### How to complete this task
Work out the count of lines in the listing below that include "dispenser". Give that count alone.

### Supplied material

◆ ◆ ◆ ◆

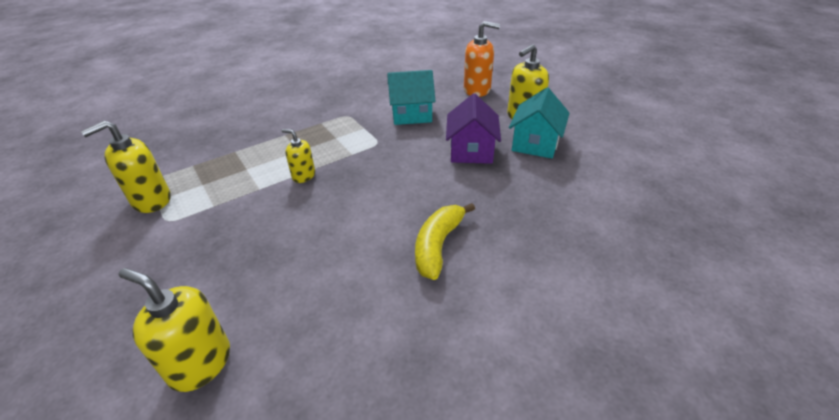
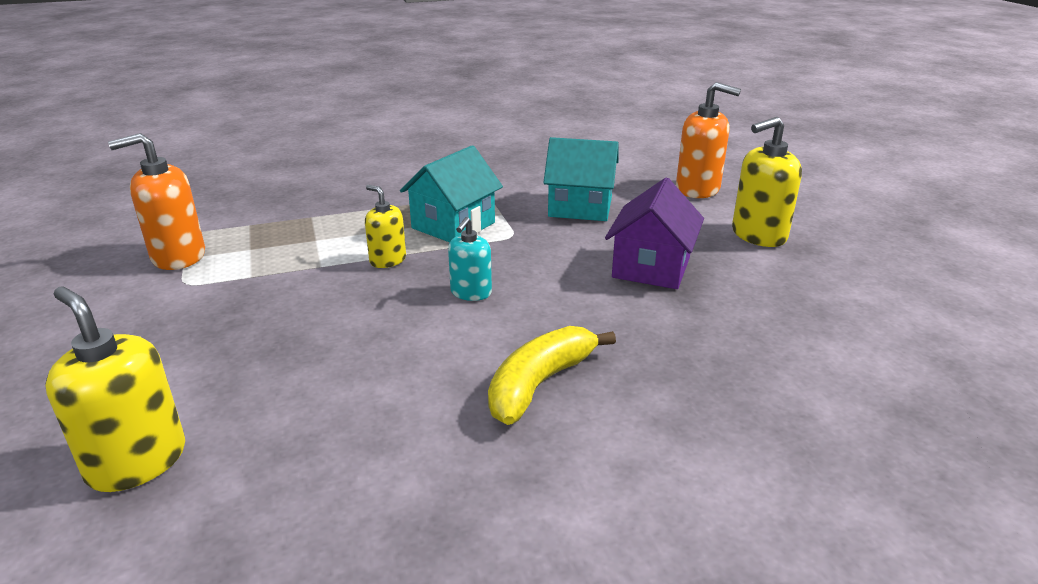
camera: 15 degrees right, 10 degrees down
(151, 200) = (178, 256): yellow soap dispenser -> orange soap dispenser
(369, 190) = (471, 293): none -> turquoise soap dispenser
(535, 144) = (761, 274): turquoise house -> turquoise house (453, 225)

◆ ◆ ◆ ◆

### Task output
2